(Beginning of EXERCISE MATERIALS)

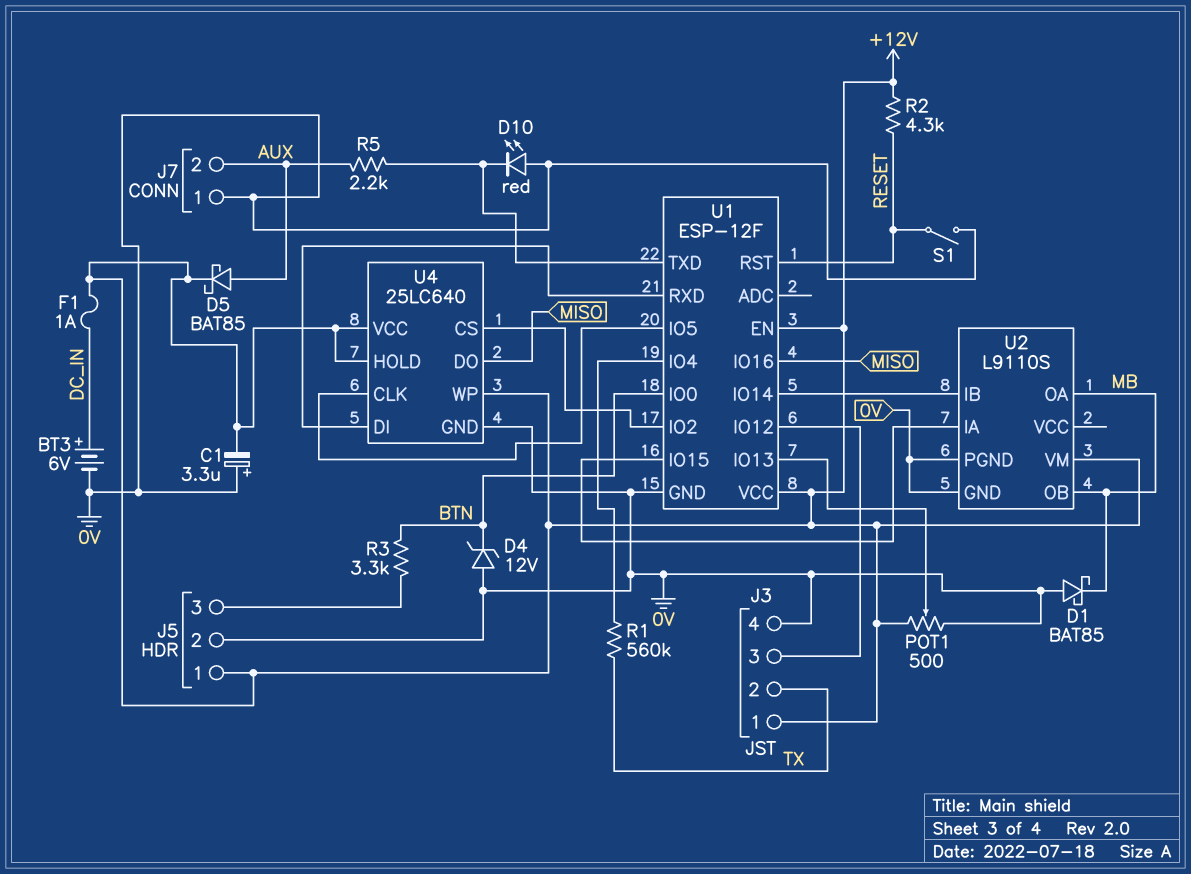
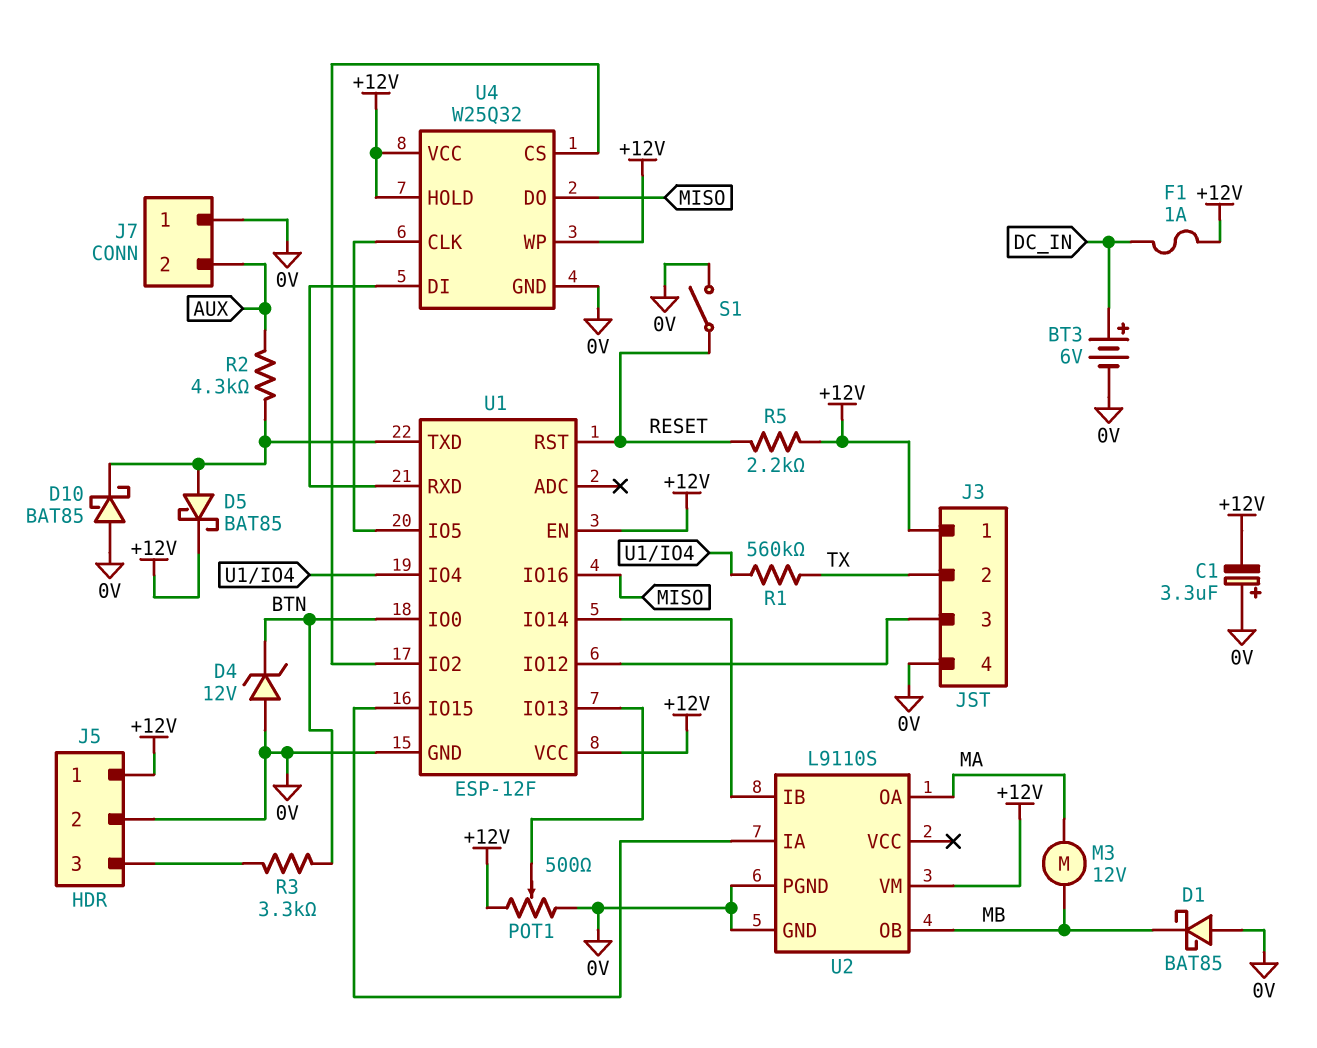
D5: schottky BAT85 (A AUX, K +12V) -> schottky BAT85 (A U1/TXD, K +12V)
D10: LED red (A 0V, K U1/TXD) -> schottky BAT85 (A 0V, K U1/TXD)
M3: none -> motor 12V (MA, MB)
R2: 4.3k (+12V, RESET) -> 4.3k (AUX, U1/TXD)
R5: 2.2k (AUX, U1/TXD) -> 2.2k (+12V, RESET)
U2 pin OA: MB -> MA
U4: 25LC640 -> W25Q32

(End of EXERCISE MATERIALS)
(Beginning of EXERCISE MATERIALS)

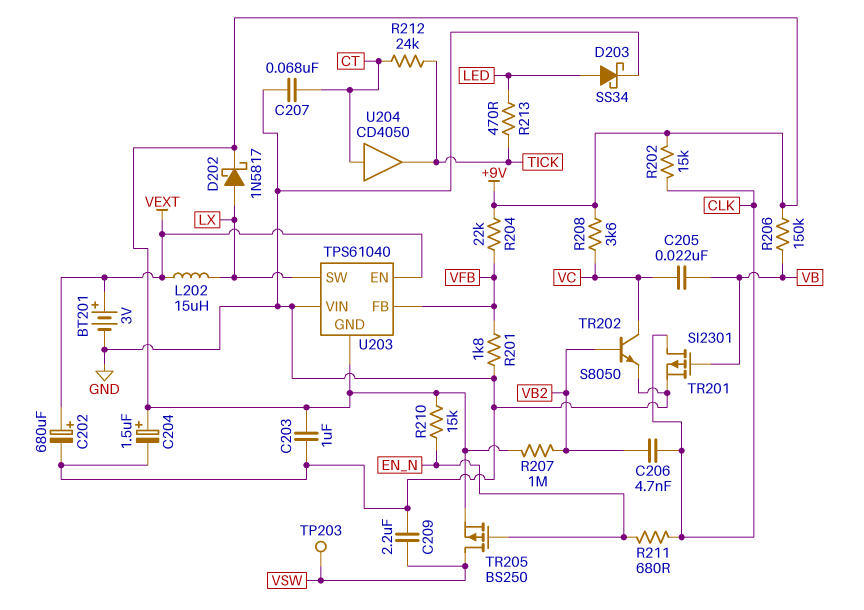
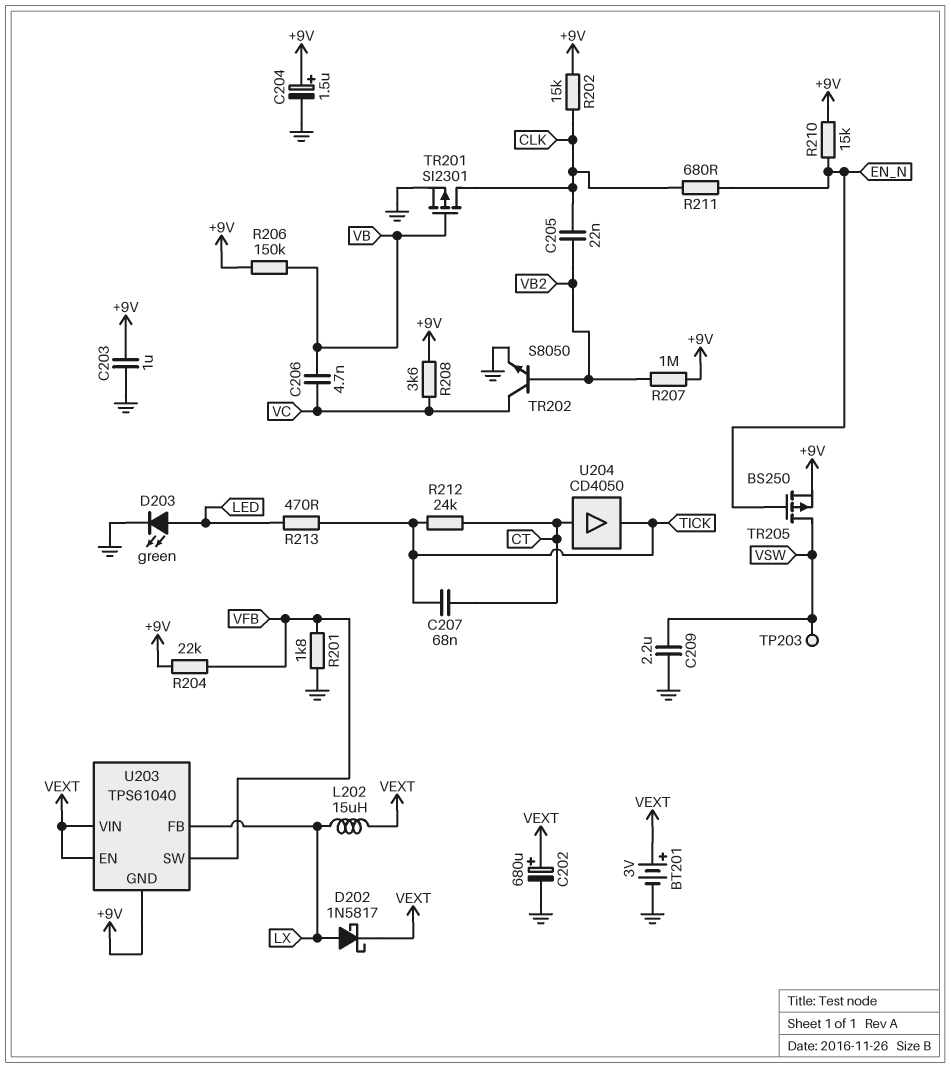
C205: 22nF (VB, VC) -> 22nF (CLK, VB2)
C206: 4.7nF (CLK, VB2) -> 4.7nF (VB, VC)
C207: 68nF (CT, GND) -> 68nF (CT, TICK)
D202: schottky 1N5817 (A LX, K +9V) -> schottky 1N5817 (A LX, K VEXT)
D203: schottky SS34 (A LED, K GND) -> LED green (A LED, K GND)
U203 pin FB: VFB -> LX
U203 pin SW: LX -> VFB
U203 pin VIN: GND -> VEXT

(End of EXERCISE MATERIALS)

[YOUR GOAL]: One number is the full answer: how many lines of the records include the string "RESET".

[RESULT BELOW]: 2